**What to do**
Each entry that follows is to be copied exactly, minus any pictures.

Object state change records:
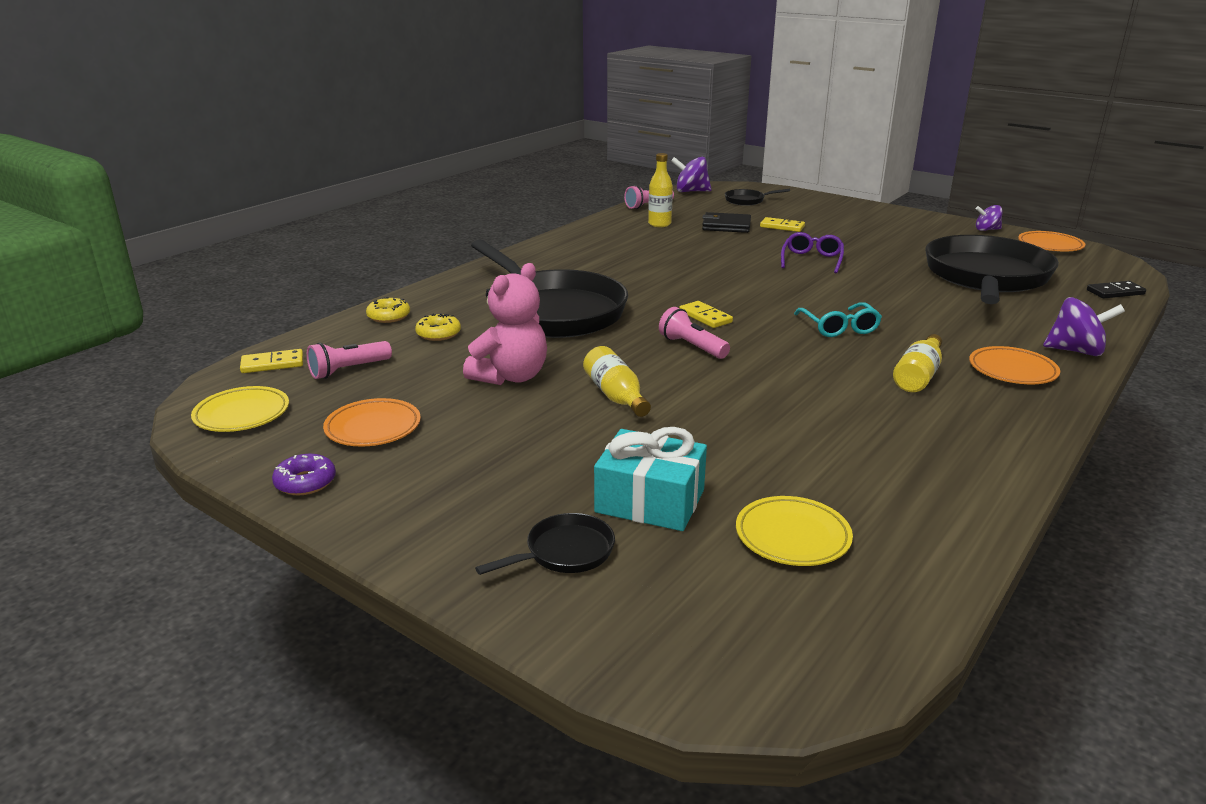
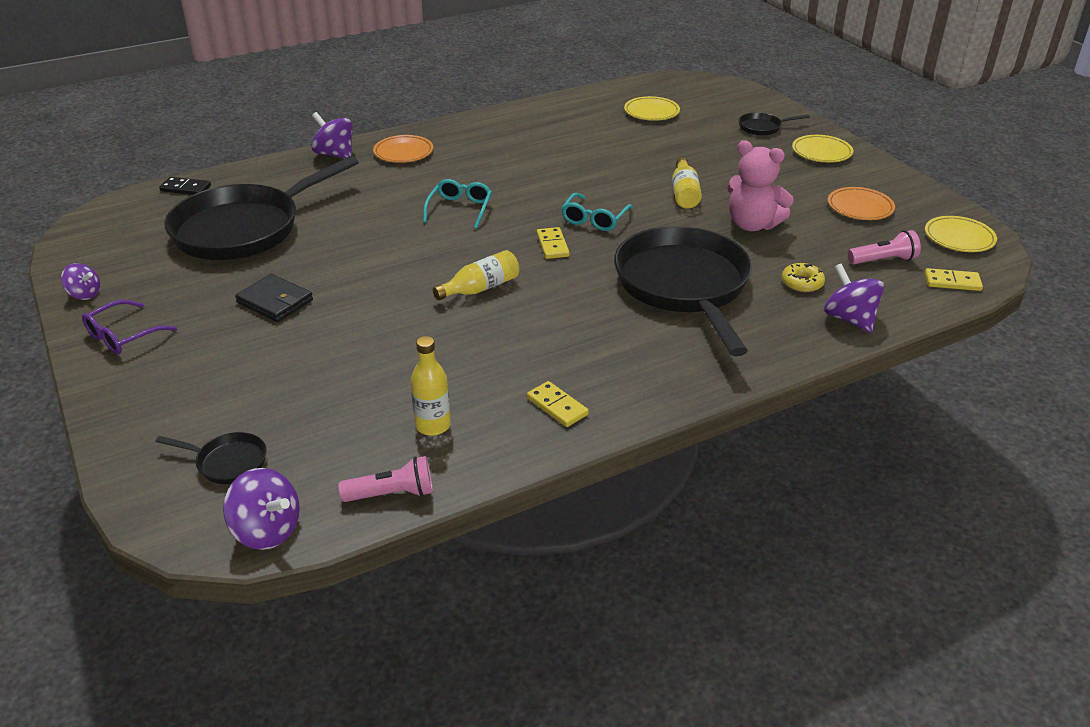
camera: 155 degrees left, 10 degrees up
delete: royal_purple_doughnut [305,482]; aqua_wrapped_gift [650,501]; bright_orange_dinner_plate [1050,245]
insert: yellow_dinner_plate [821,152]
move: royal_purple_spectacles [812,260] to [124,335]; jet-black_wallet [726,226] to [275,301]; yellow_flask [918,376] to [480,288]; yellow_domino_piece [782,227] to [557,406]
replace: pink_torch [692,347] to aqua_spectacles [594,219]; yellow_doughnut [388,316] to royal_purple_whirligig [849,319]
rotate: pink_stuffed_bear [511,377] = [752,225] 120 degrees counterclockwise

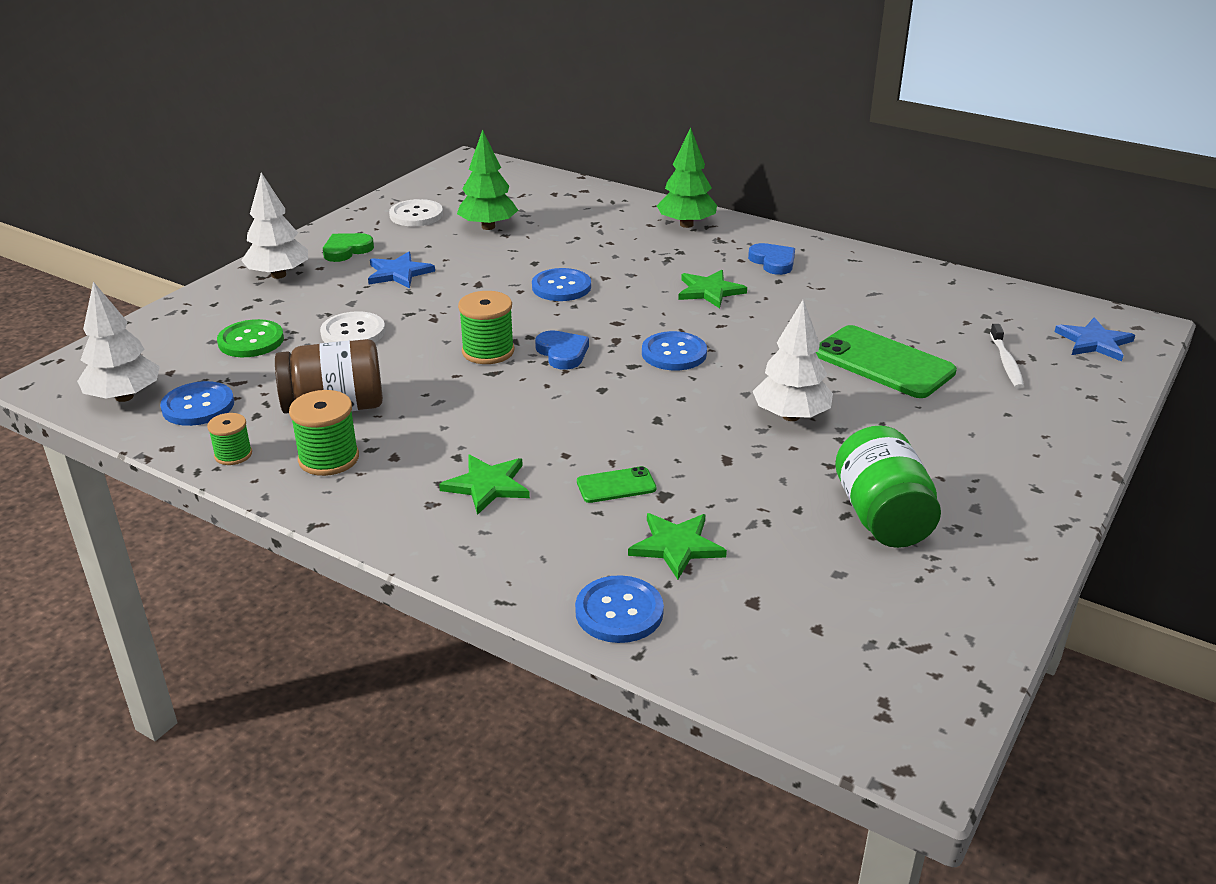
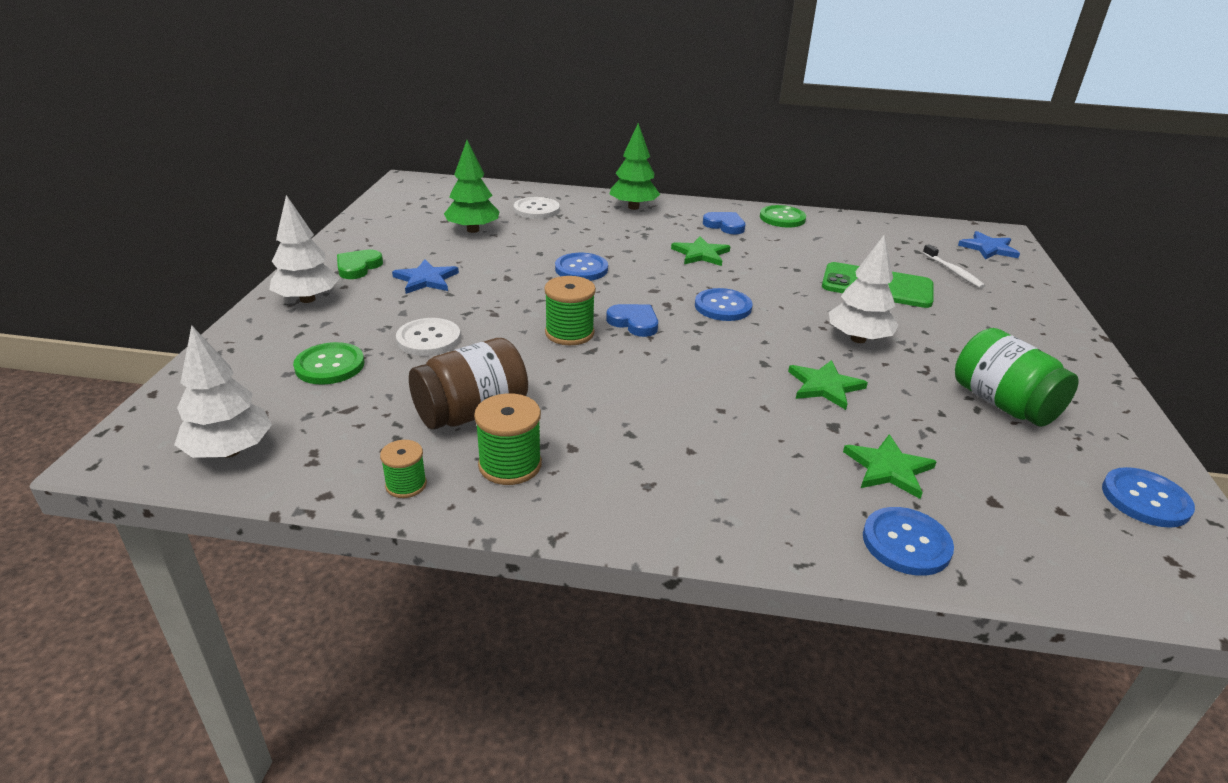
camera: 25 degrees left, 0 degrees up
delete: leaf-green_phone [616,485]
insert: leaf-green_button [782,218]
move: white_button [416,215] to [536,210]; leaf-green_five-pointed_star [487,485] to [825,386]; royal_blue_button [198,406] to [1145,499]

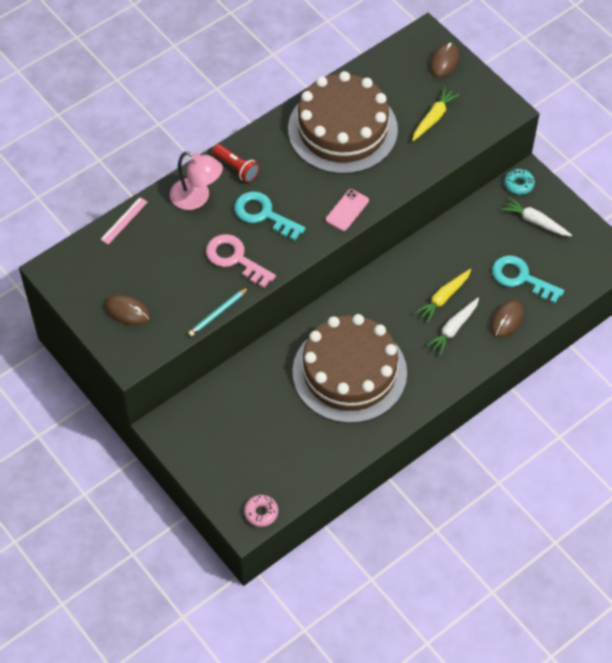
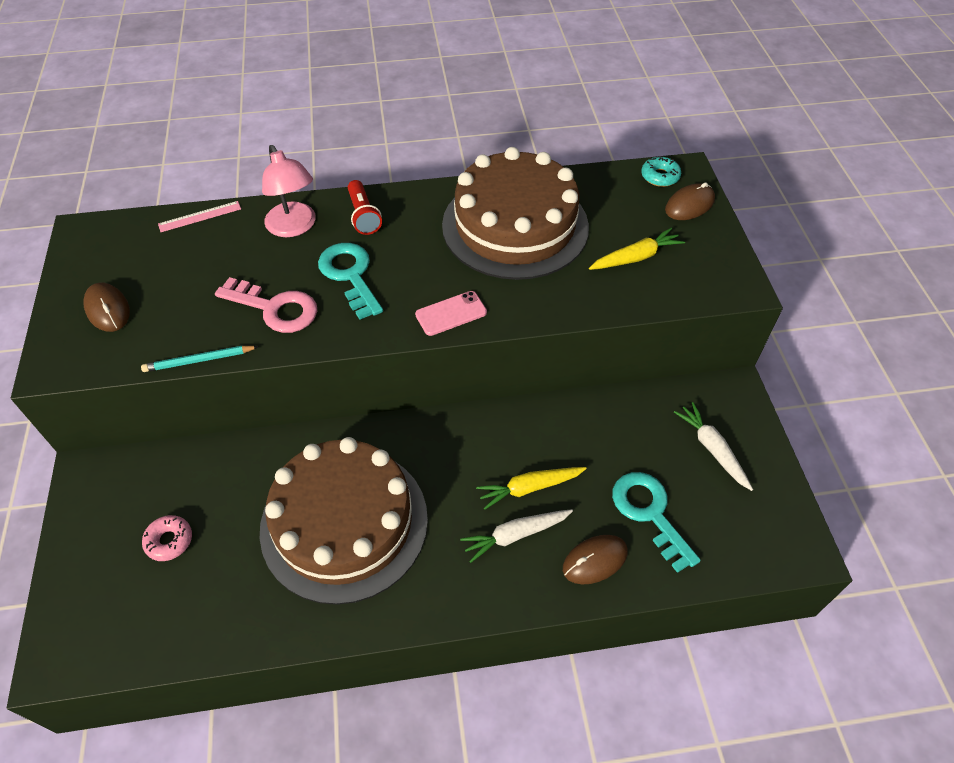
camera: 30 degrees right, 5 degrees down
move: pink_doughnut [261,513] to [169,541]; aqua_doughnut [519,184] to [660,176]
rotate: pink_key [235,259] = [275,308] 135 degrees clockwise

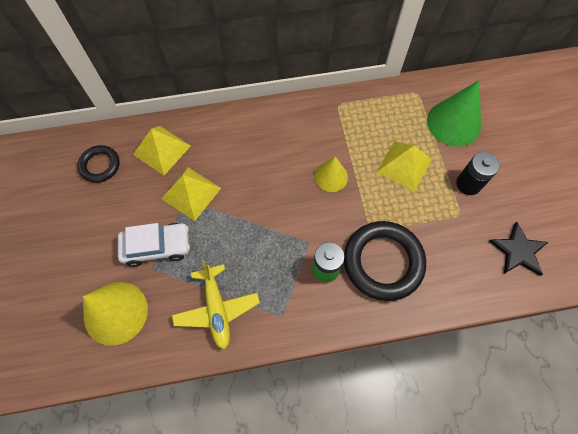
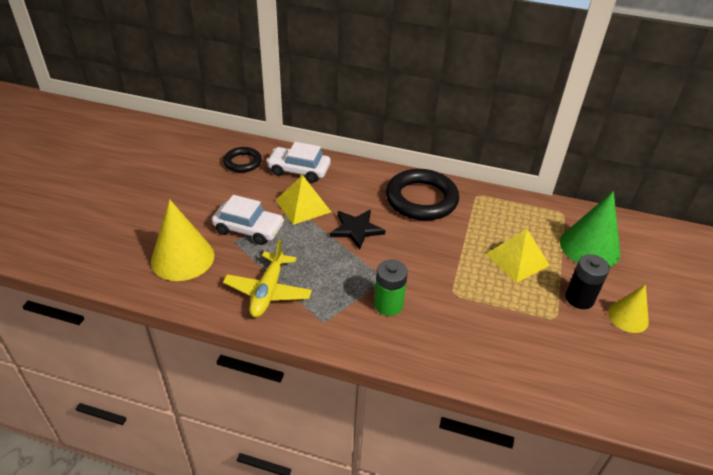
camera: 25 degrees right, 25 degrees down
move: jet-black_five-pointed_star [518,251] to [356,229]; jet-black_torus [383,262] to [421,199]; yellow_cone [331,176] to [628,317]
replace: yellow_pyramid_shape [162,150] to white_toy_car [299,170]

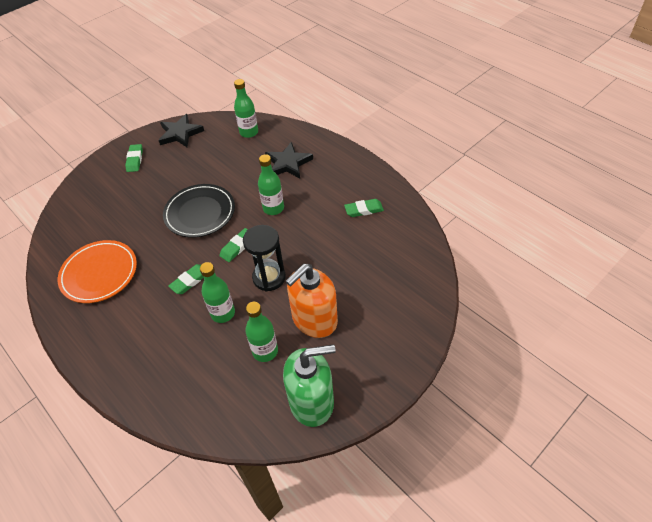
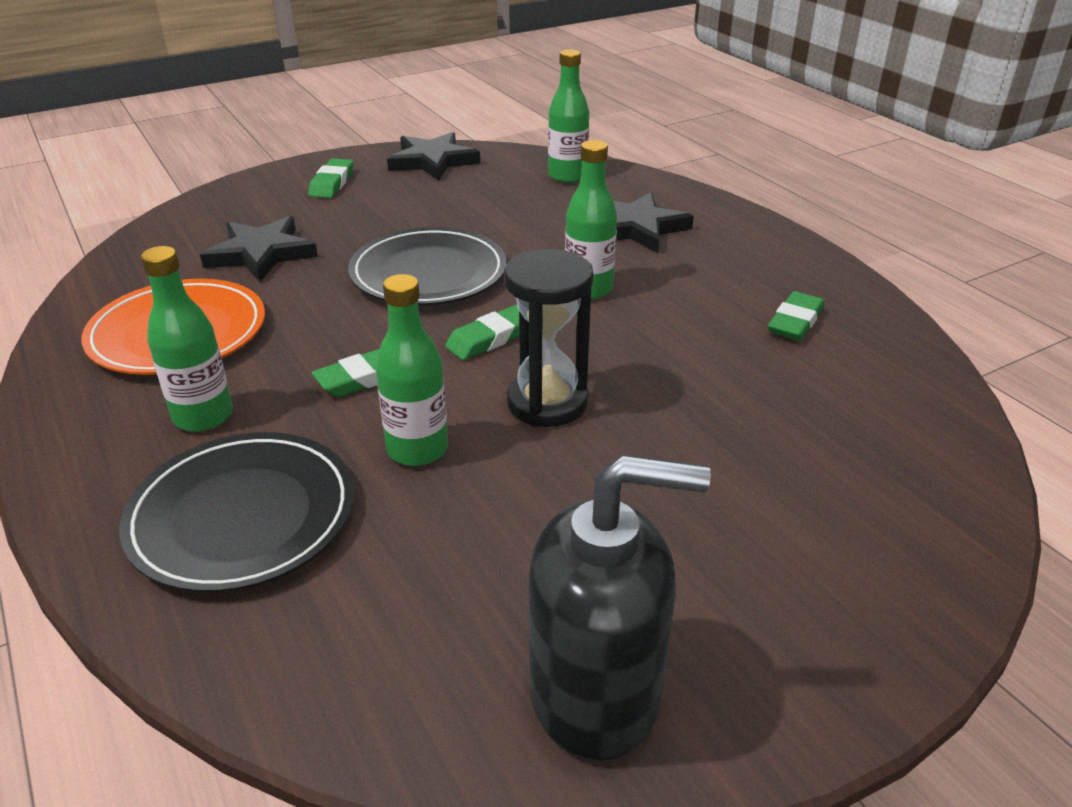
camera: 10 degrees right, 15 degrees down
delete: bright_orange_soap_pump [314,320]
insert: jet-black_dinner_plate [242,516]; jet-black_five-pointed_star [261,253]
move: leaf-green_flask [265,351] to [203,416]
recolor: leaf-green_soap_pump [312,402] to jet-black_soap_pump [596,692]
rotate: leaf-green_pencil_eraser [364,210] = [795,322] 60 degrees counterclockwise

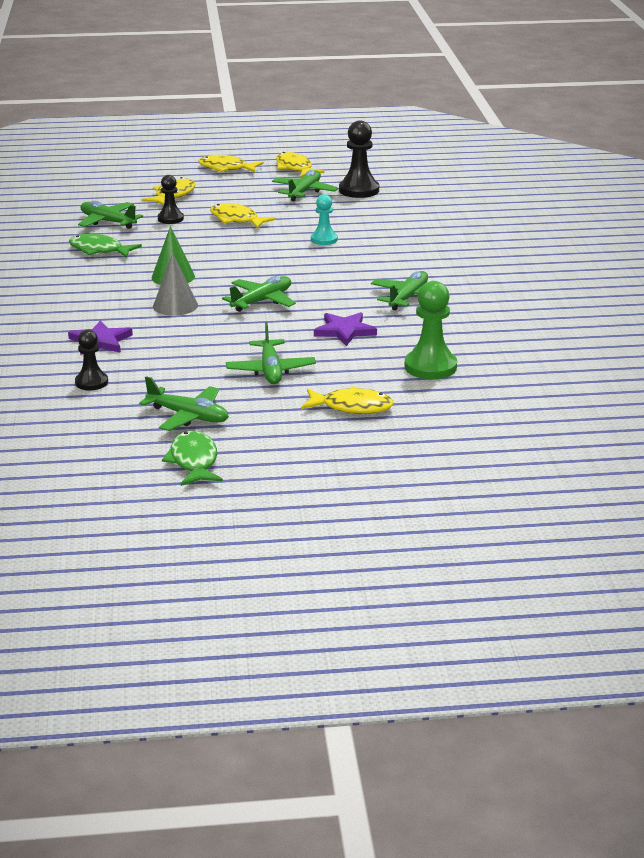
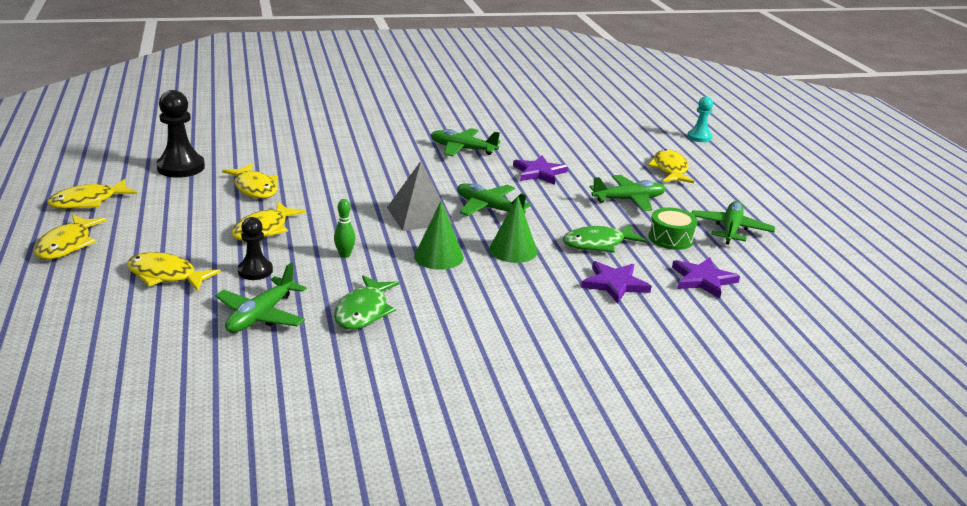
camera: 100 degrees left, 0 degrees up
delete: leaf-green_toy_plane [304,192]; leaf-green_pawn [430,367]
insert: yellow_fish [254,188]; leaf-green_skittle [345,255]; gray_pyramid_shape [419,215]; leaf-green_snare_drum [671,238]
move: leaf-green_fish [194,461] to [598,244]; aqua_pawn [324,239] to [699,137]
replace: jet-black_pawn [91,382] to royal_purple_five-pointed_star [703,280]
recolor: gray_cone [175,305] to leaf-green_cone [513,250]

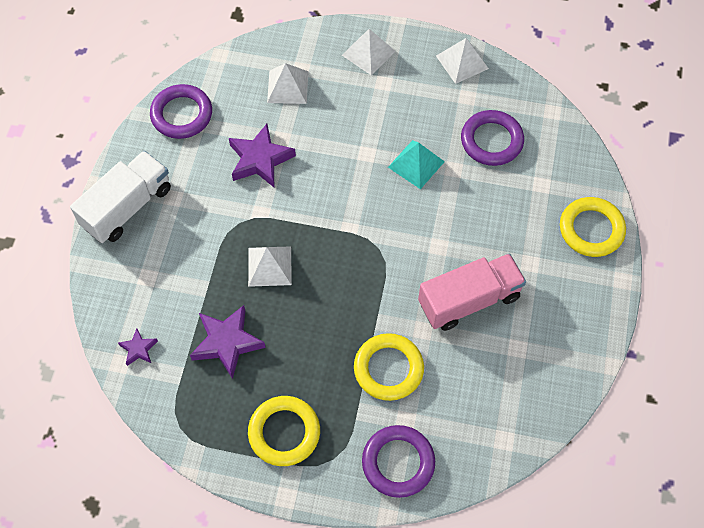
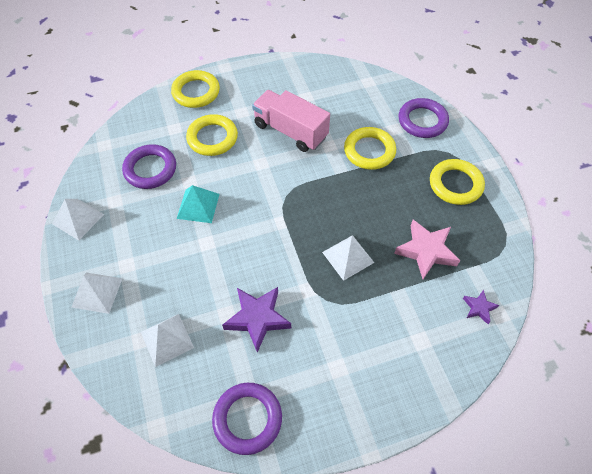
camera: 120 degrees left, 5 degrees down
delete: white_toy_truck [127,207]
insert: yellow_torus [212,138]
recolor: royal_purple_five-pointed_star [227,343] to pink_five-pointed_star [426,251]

**Solution to the problem**
camera: 155 degrees left, 10 degrees up
delete: royal_purple_doughnut [305,482]; aqua_wrapped_gift [650,501]; bright_orange_dinner_plate [1050,245]
insert: yellow_dinner_plate [821,152]
move: royal_purple_spectacles [812,260] to [124,335]; jet-black_wallet [726,226] to [275,301]; yellow_flask [918,376] to [480,288]; yellow_domino_piece [782,227] to [557,406]
replace: pink_torch [692,347] to aqua_spectacles [594,219]; yellow_doughnut [388,316] to royal_purple_whirligig [849,319]
rotate: pink_stuffed_bear [511,377] = [752,225] 120 degrees counterclockwise

camera: 25 degrees left, 0 degrees up
delete: leaf-green_phone [616,485]
insert: leaf-green_button [782,218]
move: white_button [416,215] to [536,210]; leaf-green_five-pointed_star [487,485] to [825,386]; royal_blue_button [198,406] to [1145,499]

camera: 30 degrees right, 5 degrees down
move: pink_doughnut [261,513] to [169,541]; aqua_doughnut [519,184] to [660,176]
rotate: pink_key [235,259] = [275,308] 135 degrees clockwise

camera: 25 degrees right, 25 degrees down
move: jet-black_five-pointed_star [518,251] to [356,229]; jet-black_torus [383,262] to [421,199]; yellow_cone [331,176] to [628,317]
replace: yellow_pyramid_shape [162,150] to white_toy_car [299,170]

camera: 10 degrees right, 15 degrees down
delete: bright_orange_soap_pump [314,320]
insert: jet-black_dinner_plate [242,516]; jet-black_five-pointed_star [261,253]
move: leaf-green_flask [265,351] to [203,416]
recolor: leaf-green_soap_pump [312,402] to jet-black_soap_pump [596,692]
rotate: leaf-green_pencil_eraser [364,210] = [795,322] 60 degrees counterclockwise

camera: 100 degrees left, 0 degrees up
delete: leaf-green_toy_plane [304,192]; leaf-green_pawn [430,367]
insert: yellow_fish [254,188]; leaf-green_skittle [345,255]; gray_pyramid_shape [419,215]; leaf-green_snare_drum [671,238]
move: leaf-green_fish [194,461] to [598,244]; aqua_pawn [324,239] to [699,137]
replace: jet-black_pawn [91,382] to royal_purple_five-pointed_star [703,280]
recolor: gray_cone [175,305] to leaf-green_cone [513,250]

camera: 120 degrees left, 5 degrees down
delete: white_toy_truck [127,207]
insert: yellow_torus [212,138]
recolor: royal_purple_five-pointed_star [227,343] to pink_five-pointed_star [426,251]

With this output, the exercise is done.